(Supplied data):
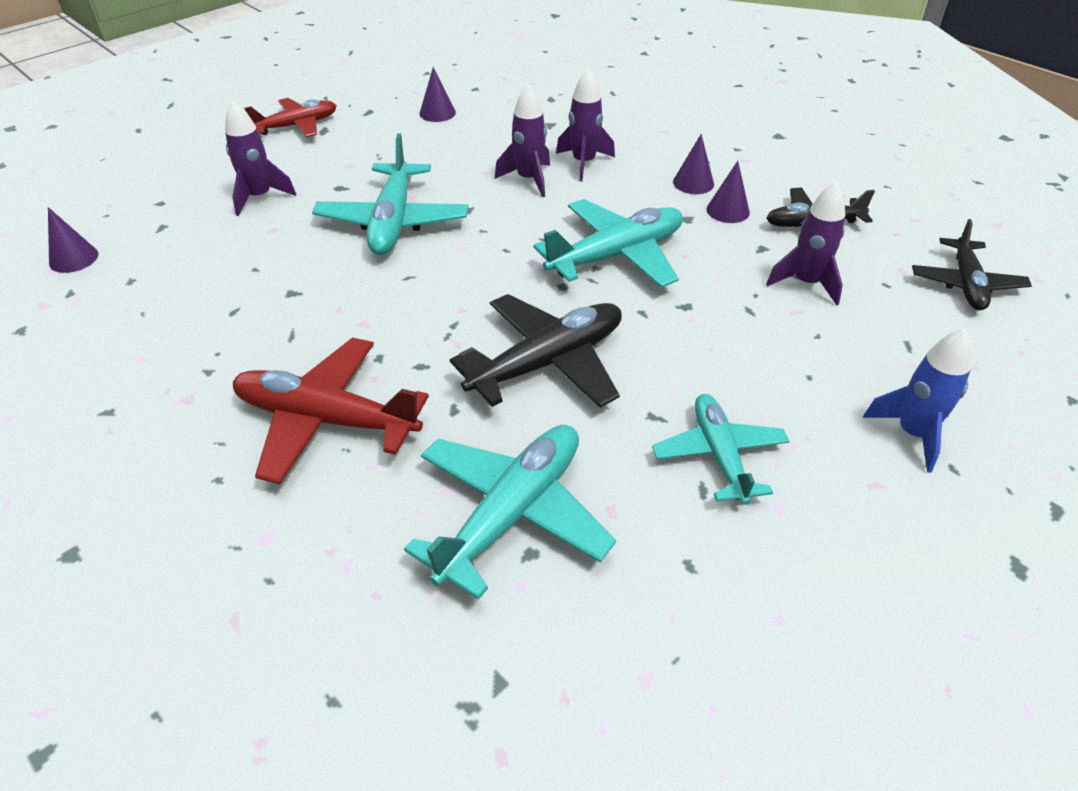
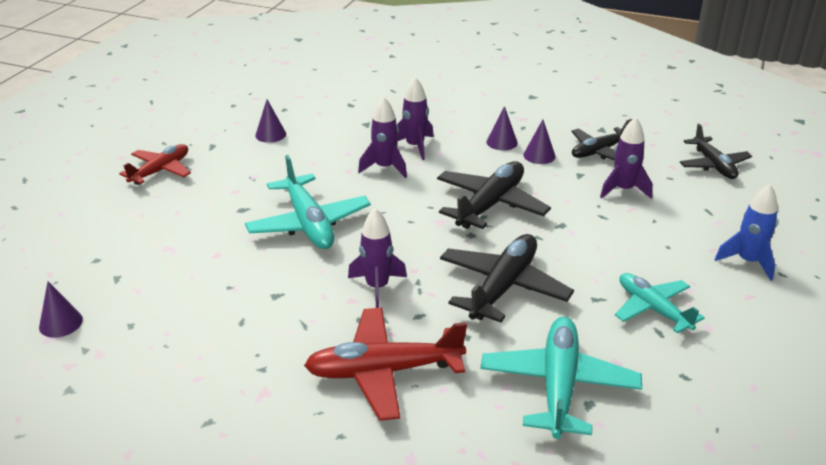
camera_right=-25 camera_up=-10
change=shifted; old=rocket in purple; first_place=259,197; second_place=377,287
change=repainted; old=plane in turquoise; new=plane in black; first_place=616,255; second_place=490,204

(What is expected): Return all of the material above unchanged, minus its pictures.

(Response to this exercise):
camera_right=-25 camera_up=-10
change=shifted; old=rocket in purple; first_place=259,197; second_place=377,287
change=repainted; old=plane in turquoise; new=plane in black; first_place=616,255; second_place=490,204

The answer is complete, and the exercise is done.